◆ PROBLEM REQUIREMENTS: Make an exact copy of all the data, pictures excluded.

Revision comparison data

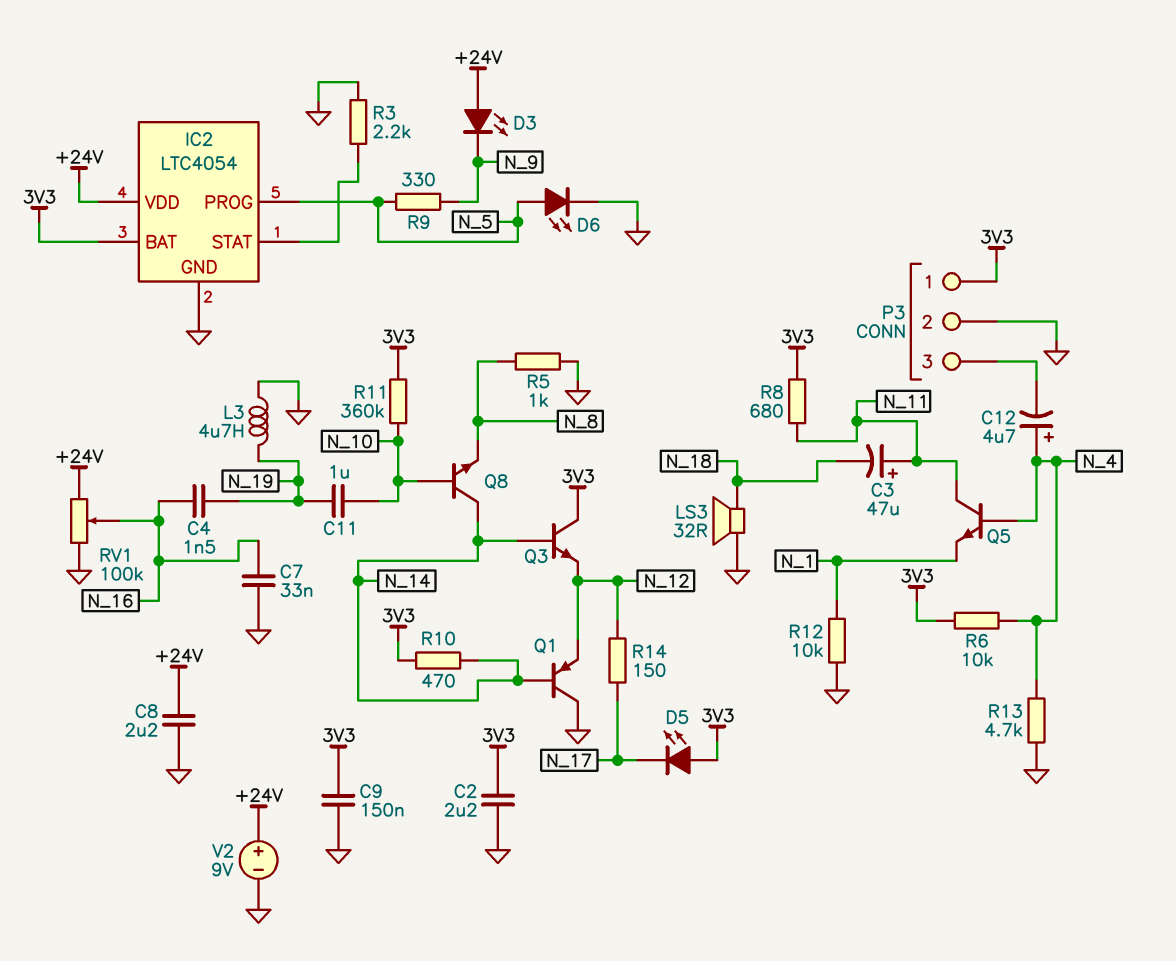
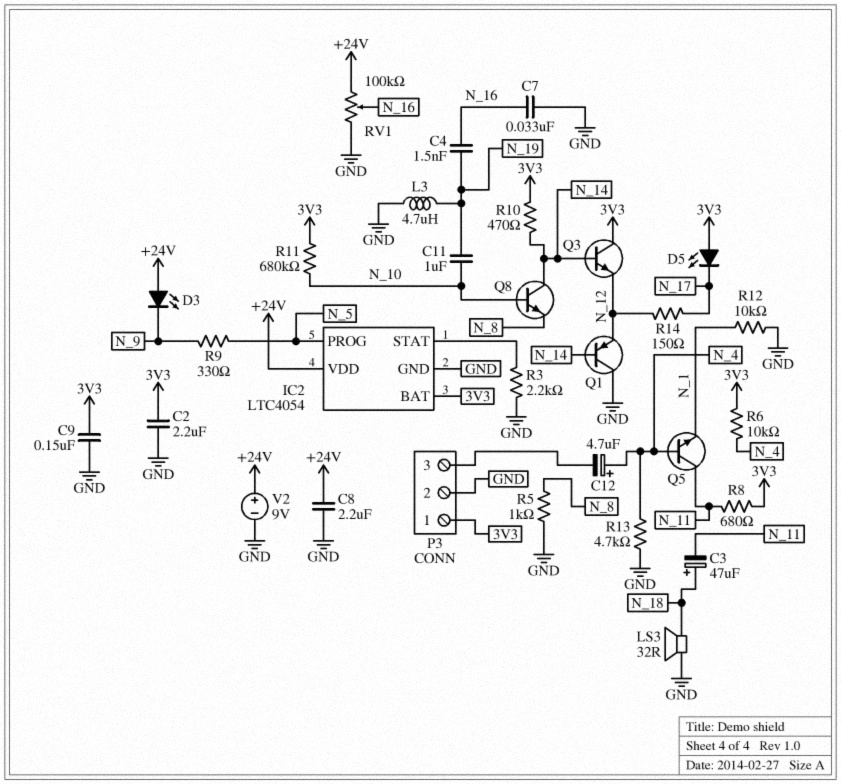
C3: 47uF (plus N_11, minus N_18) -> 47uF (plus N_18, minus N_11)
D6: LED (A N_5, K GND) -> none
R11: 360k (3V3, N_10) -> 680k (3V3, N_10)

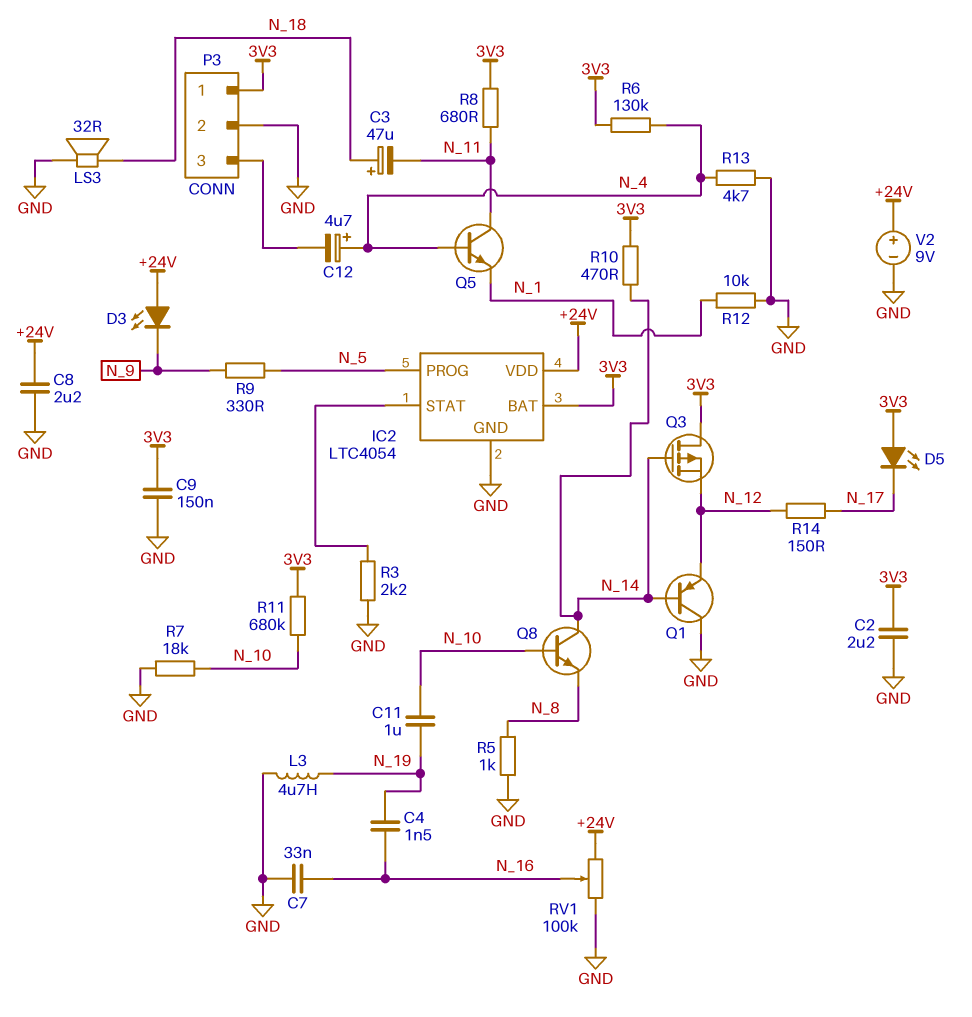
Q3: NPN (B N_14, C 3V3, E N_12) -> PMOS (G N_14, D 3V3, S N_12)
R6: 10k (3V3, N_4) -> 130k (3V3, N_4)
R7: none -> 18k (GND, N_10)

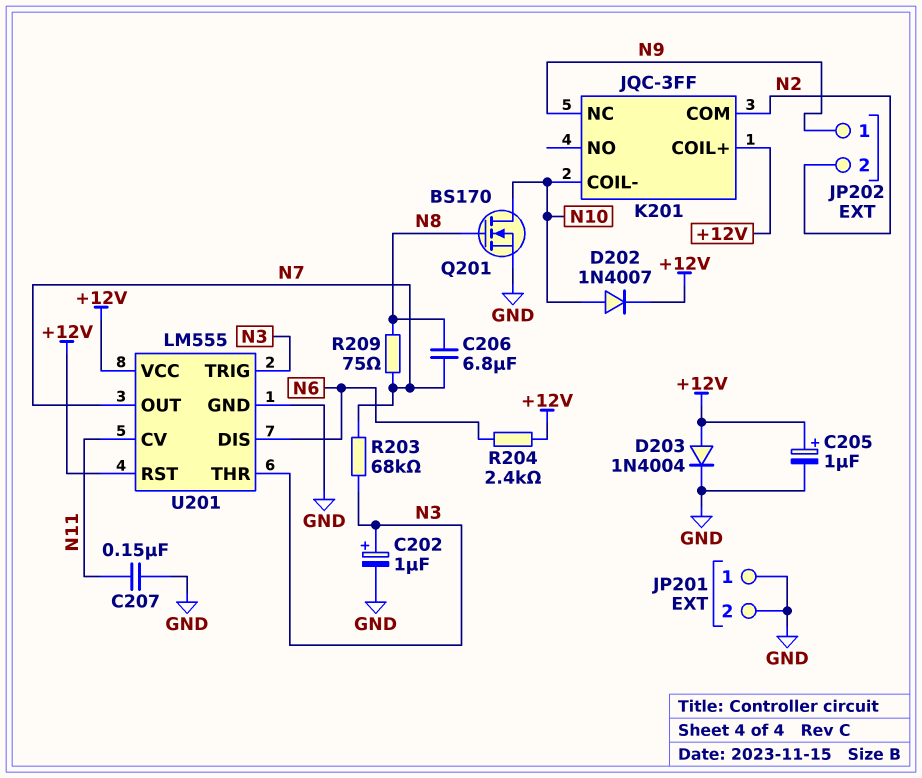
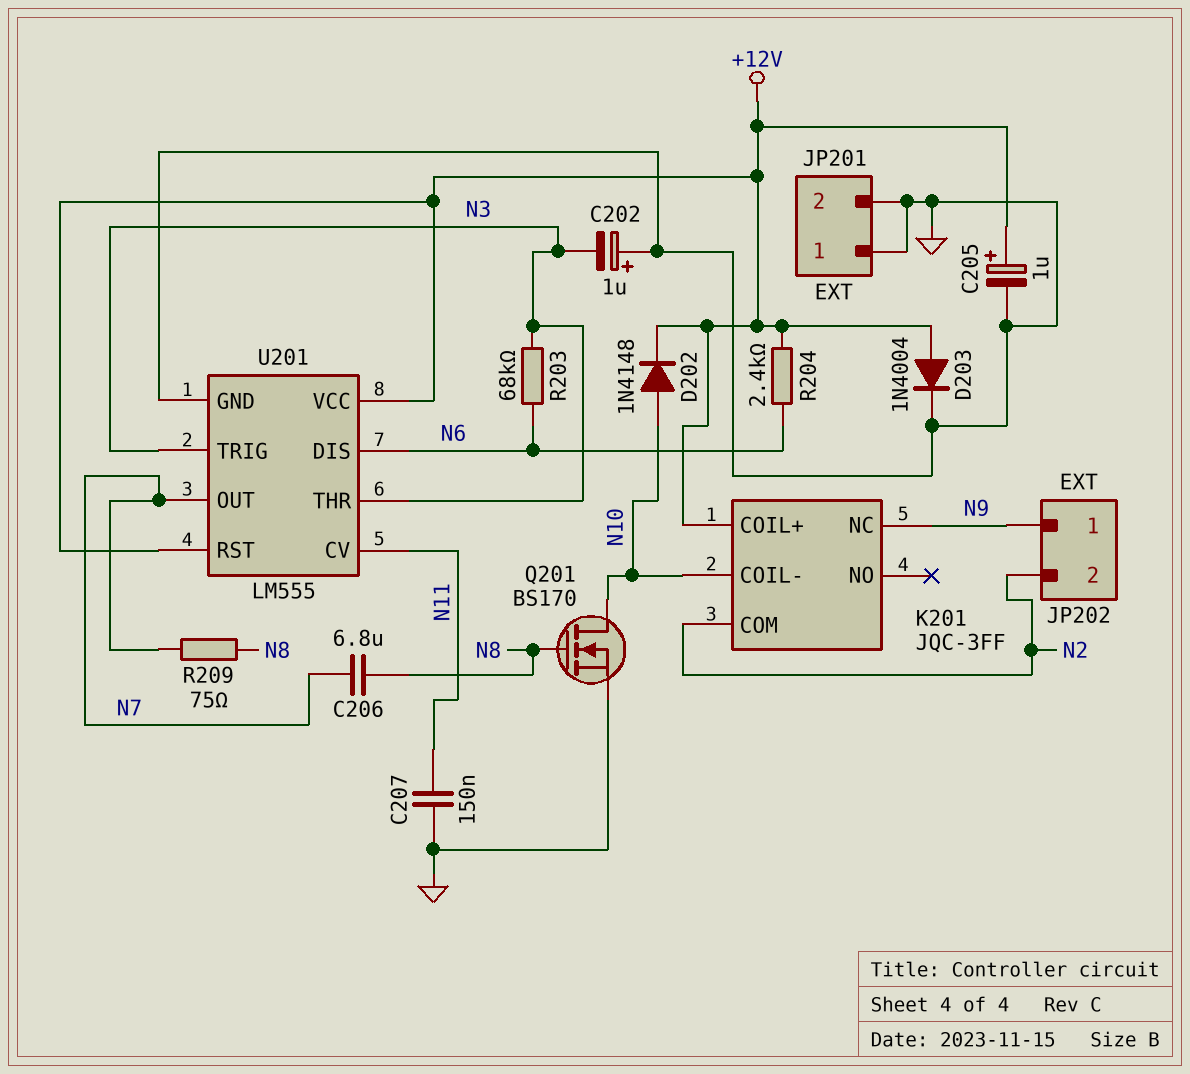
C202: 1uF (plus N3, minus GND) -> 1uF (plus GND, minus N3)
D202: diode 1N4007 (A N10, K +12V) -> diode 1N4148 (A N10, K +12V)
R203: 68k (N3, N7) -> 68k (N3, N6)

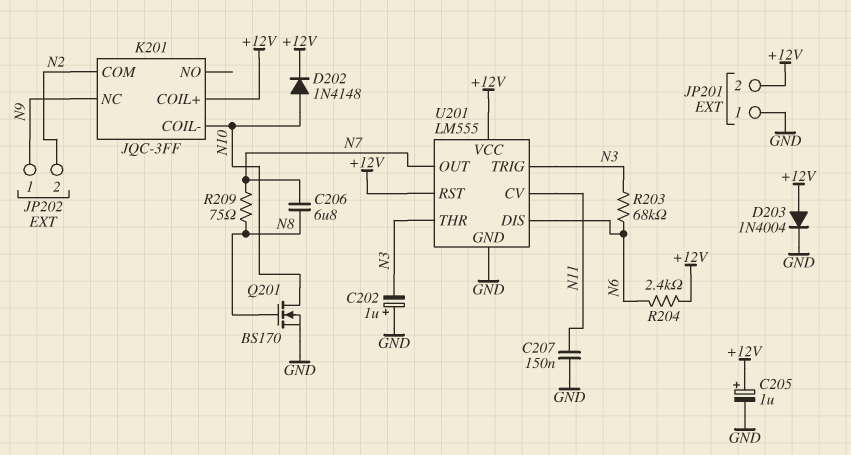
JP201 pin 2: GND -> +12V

◆ TASK ANSWER:
C3: 47uF (plus N_11, minus N_18) -> 47uF (plus N_18, minus N_11)
D6: LED (A N_5, K GND) -> none
R11: 360k (3V3, N_10) -> 680k (3V3, N_10)

Q3: NPN (B N_14, C 3V3, E N_12) -> PMOS (G N_14, D 3V3, S N_12)
R6: 10k (3V3, N_4) -> 130k (3V3, N_4)
R7: none -> 18k (GND, N_10)

C202: 1uF (plus N3, minus GND) -> 1uF (plus GND, minus N3)
D202: diode 1N4007 (A N10, K +12V) -> diode 1N4148 (A N10, K +12V)
R203: 68k (N3, N7) -> 68k (N3, N6)

JP201 pin 2: GND -> +12V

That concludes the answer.